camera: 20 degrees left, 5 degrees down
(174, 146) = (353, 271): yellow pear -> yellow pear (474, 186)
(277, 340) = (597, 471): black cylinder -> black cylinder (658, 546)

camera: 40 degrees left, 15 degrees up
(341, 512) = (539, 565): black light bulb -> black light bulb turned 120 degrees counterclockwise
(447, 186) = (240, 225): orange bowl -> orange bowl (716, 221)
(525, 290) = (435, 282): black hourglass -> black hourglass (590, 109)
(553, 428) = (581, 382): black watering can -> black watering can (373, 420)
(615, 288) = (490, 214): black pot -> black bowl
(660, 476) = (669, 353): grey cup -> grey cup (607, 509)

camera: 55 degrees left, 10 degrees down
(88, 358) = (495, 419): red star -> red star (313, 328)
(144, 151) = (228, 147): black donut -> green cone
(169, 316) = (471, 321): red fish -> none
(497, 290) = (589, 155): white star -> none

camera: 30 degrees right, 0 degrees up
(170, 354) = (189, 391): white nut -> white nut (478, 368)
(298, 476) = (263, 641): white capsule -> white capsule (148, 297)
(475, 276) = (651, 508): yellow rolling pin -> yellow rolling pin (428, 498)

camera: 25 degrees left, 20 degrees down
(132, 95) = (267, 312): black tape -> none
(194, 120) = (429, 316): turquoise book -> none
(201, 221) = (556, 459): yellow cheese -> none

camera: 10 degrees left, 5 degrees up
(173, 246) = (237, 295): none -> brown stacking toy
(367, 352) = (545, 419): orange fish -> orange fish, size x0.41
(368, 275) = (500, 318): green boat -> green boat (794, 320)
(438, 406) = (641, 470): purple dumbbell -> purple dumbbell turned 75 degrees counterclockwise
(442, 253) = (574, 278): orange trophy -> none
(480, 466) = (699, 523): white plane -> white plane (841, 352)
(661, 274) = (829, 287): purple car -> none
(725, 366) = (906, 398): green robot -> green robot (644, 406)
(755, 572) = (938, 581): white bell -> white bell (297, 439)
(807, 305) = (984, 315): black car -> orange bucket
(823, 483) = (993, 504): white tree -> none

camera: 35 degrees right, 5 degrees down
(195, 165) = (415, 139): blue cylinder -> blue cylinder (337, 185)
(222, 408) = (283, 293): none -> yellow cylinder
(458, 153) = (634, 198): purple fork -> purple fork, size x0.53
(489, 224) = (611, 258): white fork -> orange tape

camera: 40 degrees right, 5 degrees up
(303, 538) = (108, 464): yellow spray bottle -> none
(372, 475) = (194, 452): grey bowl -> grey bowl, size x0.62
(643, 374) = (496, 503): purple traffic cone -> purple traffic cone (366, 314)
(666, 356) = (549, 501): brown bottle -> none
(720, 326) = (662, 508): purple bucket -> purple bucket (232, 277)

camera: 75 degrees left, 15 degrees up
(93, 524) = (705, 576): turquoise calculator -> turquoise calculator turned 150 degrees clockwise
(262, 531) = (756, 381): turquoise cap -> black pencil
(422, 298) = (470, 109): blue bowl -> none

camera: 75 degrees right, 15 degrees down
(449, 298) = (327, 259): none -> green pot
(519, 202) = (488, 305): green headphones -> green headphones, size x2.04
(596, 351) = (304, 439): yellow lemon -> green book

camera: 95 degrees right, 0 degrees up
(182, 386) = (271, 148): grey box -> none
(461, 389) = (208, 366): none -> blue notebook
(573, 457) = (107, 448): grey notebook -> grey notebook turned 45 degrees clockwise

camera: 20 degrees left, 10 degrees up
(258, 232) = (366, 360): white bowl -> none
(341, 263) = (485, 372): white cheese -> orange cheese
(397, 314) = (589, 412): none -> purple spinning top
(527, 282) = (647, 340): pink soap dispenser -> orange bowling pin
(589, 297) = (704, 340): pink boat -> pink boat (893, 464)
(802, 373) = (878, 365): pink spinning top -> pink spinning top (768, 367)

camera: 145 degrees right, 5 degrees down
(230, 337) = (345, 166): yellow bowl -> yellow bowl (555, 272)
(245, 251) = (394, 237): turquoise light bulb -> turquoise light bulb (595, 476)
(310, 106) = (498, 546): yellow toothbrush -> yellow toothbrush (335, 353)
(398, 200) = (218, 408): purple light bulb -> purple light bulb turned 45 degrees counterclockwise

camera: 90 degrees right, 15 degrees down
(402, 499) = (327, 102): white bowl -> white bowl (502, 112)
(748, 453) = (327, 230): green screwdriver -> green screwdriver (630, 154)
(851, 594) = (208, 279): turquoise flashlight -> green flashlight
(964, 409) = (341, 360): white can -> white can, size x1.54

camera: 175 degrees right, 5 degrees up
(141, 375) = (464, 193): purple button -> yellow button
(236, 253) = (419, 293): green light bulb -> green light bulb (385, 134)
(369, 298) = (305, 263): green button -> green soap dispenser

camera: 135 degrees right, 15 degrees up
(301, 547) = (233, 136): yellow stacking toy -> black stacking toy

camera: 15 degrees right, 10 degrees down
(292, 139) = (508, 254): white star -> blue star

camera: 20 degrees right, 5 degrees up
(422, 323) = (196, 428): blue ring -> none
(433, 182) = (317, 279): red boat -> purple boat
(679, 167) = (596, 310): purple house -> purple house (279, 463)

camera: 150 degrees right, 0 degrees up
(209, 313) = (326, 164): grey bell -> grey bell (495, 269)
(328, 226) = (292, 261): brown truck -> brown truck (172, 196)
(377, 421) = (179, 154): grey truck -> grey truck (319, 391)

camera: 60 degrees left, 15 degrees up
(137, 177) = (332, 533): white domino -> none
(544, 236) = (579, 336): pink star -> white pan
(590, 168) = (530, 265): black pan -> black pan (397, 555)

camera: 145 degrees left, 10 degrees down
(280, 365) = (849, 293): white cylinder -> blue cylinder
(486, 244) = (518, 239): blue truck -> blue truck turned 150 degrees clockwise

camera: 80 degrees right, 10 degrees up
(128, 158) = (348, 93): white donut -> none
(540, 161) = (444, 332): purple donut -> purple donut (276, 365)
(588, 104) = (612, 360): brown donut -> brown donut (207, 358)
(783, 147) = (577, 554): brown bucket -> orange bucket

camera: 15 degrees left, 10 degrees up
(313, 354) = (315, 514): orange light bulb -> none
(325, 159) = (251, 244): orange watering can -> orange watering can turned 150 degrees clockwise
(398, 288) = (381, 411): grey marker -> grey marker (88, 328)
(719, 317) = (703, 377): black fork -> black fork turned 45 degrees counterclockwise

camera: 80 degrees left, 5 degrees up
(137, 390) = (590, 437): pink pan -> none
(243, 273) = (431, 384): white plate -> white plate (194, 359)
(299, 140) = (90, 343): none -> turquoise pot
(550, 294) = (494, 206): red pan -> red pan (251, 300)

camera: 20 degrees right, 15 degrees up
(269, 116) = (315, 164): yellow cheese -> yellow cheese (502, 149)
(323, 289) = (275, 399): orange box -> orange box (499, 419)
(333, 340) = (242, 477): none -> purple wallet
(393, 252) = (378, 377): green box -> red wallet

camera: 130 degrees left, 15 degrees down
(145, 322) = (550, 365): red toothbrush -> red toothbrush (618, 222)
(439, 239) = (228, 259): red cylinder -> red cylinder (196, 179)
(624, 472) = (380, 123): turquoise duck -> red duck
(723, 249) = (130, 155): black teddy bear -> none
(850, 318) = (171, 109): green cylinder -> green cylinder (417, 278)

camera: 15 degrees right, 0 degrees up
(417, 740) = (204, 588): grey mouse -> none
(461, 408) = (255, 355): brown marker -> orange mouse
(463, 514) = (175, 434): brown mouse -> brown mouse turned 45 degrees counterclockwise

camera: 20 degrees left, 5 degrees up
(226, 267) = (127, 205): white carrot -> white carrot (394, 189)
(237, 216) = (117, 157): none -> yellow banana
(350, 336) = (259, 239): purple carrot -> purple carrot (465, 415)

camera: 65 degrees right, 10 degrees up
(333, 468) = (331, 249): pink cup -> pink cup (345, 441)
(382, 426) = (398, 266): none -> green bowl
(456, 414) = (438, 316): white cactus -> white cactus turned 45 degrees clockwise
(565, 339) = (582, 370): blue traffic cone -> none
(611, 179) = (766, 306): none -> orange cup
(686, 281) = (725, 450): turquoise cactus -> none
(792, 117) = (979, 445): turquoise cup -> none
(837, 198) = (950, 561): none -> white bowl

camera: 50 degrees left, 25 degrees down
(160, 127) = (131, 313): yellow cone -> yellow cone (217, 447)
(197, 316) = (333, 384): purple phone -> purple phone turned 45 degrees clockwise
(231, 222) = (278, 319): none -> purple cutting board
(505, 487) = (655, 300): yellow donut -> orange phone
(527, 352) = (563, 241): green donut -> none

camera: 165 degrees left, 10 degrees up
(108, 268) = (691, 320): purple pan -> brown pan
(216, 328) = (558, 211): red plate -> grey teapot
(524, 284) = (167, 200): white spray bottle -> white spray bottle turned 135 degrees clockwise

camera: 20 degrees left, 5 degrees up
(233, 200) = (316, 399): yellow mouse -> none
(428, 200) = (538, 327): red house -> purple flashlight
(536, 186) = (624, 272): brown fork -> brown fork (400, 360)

TASK INSTRUCTIONS:
Exact duplication is required for the lines above, from the line that contains "(486, 244) = (518, 239): blue" to the line that contains "(461, 408) = (255, 355): brown", inclusive; omit all others.

YOUR RESPONSE:
(486, 244) = (518, 239): blue truck -> blue truck turned 150 degrees clockwise

camera: 80 degrees right, 10 degrees up
(128, 158) = (348, 93): white donut -> none
(540, 161) = (444, 332): purple donut -> purple donut (276, 365)
(588, 104) = (612, 360): brown donut -> brown donut (207, 358)
(783, 147) = (577, 554): brown bucket -> orange bucket

camera: 15 degrees left, 10 degrees up
(313, 354) = (315, 514): orange light bulb -> none
(325, 159) = (251, 244): orange watering can -> orange watering can turned 150 degrees clockwise
(398, 288) = (381, 411): grey marker -> grey marker (88, 328)
(719, 317) = (703, 377): black fork -> black fork turned 45 degrees counterclockwise

camera: 80 degrees left, 5 degrees up
(137, 390) = (590, 437): pink pan -> none
(243, 273) = (431, 384): white plate -> white plate (194, 359)
(299, 140) = (90, 343): none -> turquoise pot
(550, 294) = (494, 206): red pan -> red pan (251, 300)

camera: 20 degrees right, 15 degrees up
(269, 116) = (315, 164): yellow cheese -> yellow cheese (502, 149)
(323, 289) = (275, 399): orange box -> orange box (499, 419)
(333, 340) = (242, 477): none -> purple wallet
(393, 252) = (378, 377): green box -> red wallet

camera: 130 degrees left, 15 degrees down
(145, 322) = (550, 365): red toothbrush -> red toothbrush (618, 222)
(439, 239) = (228, 259): red cylinder -> red cylinder (196, 179)
(624, 472) = (380, 123): turquoise duck -> red duck
(723, 249) = (130, 155): black teddy bear -> none
(850, 318) = (171, 109): green cylinder -> green cylinder (417, 278)

camera: 15 degrees right, 0 degrees up
(417, 740) = (204, 588): grey mouse -> none
(461, 408) = (255, 355): brown marker -> orange mouse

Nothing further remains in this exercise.